---- RECORDS FOR THE EXERCISE

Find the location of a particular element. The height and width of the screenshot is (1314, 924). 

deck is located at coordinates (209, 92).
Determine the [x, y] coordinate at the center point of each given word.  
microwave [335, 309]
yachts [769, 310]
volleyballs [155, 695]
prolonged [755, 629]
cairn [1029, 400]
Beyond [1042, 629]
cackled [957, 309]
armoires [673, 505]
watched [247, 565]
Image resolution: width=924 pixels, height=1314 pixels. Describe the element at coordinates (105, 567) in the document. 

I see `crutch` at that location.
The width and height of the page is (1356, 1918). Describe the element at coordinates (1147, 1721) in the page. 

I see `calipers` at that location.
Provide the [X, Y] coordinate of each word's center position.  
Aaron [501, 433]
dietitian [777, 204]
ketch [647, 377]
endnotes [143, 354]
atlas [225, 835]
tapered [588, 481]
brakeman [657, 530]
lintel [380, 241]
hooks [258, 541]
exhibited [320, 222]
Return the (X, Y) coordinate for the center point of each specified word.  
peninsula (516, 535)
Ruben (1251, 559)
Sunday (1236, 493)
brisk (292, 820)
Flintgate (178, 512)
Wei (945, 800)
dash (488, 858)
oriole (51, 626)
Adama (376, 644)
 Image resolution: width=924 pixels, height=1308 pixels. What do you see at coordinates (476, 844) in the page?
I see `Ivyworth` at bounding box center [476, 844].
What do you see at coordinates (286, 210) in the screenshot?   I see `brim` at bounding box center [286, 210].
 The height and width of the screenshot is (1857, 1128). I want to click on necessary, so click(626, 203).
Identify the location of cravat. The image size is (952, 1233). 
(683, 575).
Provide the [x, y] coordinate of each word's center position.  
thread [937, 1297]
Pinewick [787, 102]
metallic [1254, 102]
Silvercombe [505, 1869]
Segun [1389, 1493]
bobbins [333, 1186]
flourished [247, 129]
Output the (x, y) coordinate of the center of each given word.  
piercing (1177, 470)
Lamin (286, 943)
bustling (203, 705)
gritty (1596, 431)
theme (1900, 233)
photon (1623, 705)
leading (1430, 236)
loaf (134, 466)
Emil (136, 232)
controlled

--------

## EXERCISE
Rewrite everything from the first line of the records down to and including the line containing "brisk (292, 820)" as a JSON list of strings, with one string per line and blank lines omitted.

## SOLVED EXERCISE
[
  "Find the location of a particular element. The height and width of the screenshot is (1314, 924). ",
  "deck is located at coordinates (209, 92).",
  "Determine the [x, y] coordinate at the center point of each given word.  ",
  "microwave [335, 309]",
  "yachts [769, 310]",
  "volleyballs [155, 695]",
  "prolonged [755, 629]",
  "cairn [1029, 400]",
  "Beyond [1042, 629]",
  "cackled [957, 309]",
  "armoires [673, 505]",
  "watched [247, 565]",
  "Image resolution: width=924 pixels, height=1314 pixels. Describe the element at coordinates (105, 567) in the document. ",
  "I see `crutch` at that location.",
  "The width and height of the page is (1356, 1918). Describe the element at coordinates (1147, 1721) in the page. ",
  "I see `calipers` at that location.",
  "Provide the [X, Y] coordinate of each word's center position.  ",
  "Aaron [501, 433]",
  "dietitian [777, 204]",
  "ketch [647, 377]",
  "endnotes [143, 354]",
  "atlas [225, 835]",
  "tapered [588, 481]",
  "brakeman [657, 530]",
  "lintel [380, 241]",
  "hooks [258, 541]",
  "exhibited [320, 222]",
  "Return the (X, Y) coordinate for the center point of each specified word.  ",
  "peninsula (516, 535)",
  "Ruben (1251, 559)",
  "Sunday (1236, 493)",
  "brisk (292, 820)"
]